EXERCISE:
Below are records; work out how many of their lines contain the word "COIL" and reply with the number only.

=======

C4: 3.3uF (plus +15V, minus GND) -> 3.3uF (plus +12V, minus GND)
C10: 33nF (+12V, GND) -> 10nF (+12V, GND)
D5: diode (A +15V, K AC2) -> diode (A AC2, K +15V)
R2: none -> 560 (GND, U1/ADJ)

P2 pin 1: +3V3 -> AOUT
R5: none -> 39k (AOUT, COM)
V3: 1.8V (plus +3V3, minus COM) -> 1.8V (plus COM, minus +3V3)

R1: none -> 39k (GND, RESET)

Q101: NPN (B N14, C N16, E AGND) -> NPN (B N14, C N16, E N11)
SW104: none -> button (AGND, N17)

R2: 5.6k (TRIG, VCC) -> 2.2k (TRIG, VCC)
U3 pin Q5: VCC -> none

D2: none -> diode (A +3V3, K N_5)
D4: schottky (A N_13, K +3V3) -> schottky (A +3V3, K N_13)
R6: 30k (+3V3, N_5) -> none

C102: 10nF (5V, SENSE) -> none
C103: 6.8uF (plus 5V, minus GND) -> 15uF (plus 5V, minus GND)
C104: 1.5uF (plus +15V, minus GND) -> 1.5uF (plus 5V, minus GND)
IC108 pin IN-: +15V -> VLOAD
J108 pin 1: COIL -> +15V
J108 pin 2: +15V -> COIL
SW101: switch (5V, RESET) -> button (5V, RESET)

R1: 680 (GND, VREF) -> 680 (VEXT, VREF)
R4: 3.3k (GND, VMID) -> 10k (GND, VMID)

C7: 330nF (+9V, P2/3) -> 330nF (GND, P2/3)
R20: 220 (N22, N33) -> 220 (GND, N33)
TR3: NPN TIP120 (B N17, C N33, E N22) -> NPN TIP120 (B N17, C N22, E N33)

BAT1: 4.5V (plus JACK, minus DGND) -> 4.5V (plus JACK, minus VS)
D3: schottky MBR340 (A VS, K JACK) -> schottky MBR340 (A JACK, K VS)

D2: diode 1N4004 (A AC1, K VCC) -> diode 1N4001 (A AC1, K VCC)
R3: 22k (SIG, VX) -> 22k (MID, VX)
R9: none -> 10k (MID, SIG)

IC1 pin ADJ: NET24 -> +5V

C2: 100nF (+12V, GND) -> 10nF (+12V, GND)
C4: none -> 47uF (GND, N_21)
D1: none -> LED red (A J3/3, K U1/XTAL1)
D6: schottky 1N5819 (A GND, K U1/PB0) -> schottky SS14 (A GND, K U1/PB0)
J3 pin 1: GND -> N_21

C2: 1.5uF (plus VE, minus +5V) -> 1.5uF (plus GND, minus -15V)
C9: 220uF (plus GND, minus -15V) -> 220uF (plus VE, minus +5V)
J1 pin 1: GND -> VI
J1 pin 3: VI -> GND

=======

OUTPUT:
2